▶ _Saved data entries_
◆ ◆ ◆ ◆

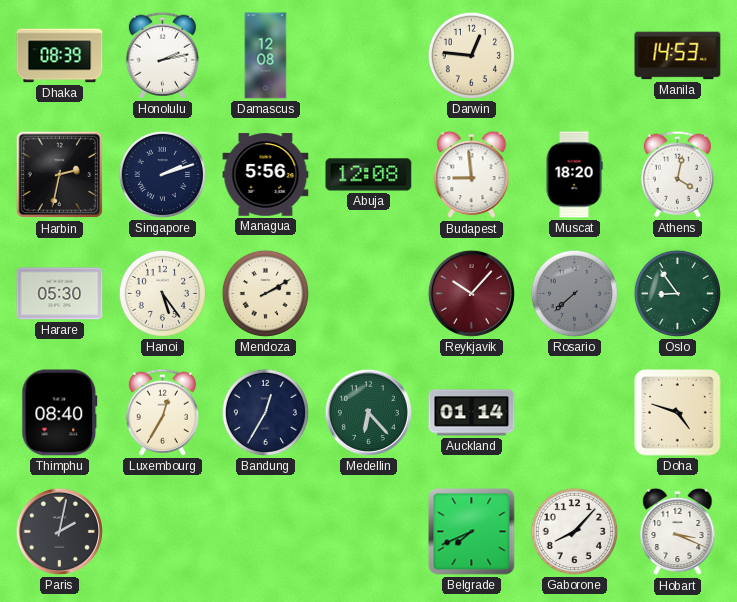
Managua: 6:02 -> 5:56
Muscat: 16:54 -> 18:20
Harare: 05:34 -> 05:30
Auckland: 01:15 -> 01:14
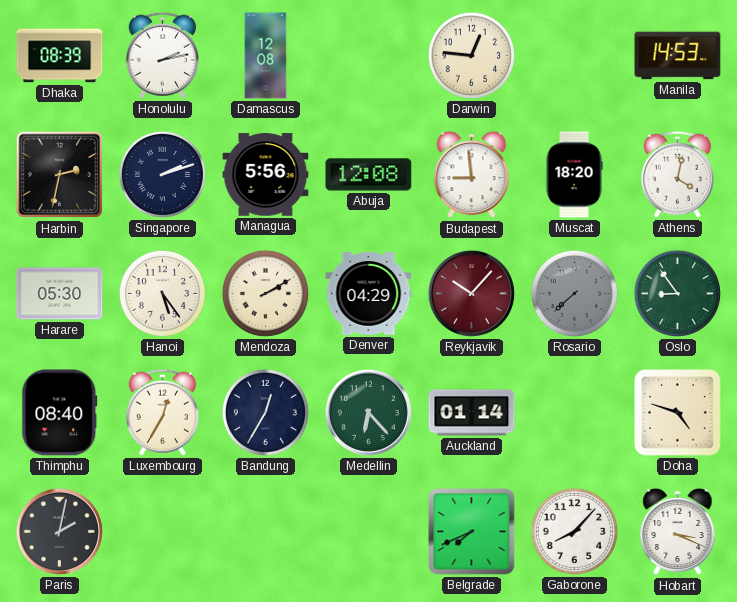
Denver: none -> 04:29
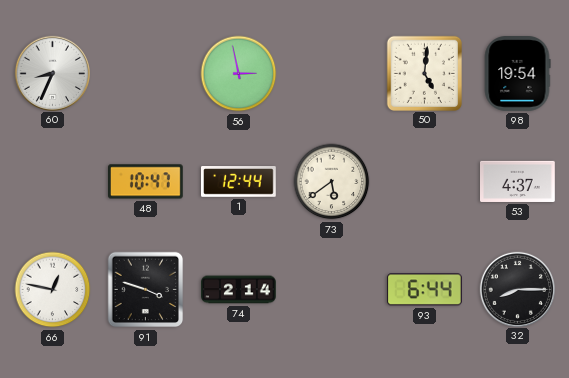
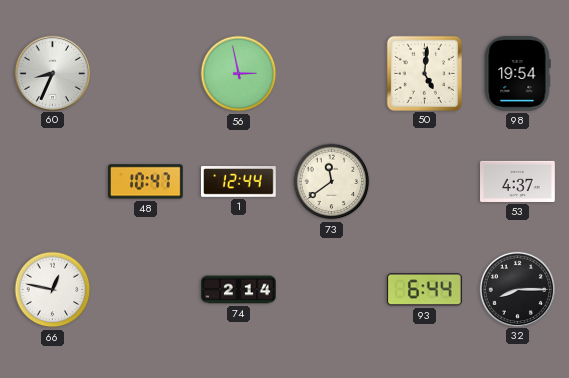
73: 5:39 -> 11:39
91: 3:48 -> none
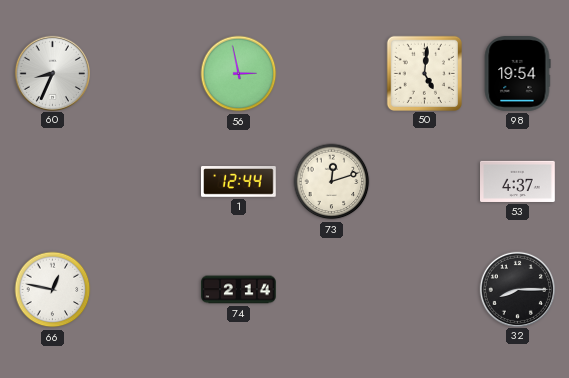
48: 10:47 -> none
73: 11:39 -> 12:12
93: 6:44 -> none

◆ ◆ ◆ ◆

▶ _WRITTEN TASK_
Please rewrite every line of the records with "none" changed to "unset" and nothing else altered. Leave the pictures out.

▶ _SOLUTION TO THE EXERCISE_
Managua: 6:02 -> 5:56
Muscat: 16:54 -> 18:20
Harare: 05:34 -> 05:30
Auckland: 01:15 -> 01:14
Denver: unset -> 04:29
73: 5:39 -> 11:39
91: 3:48 -> unset
48: 10:47 -> unset
73: 11:39 -> 12:12
93: 6:44 -> unset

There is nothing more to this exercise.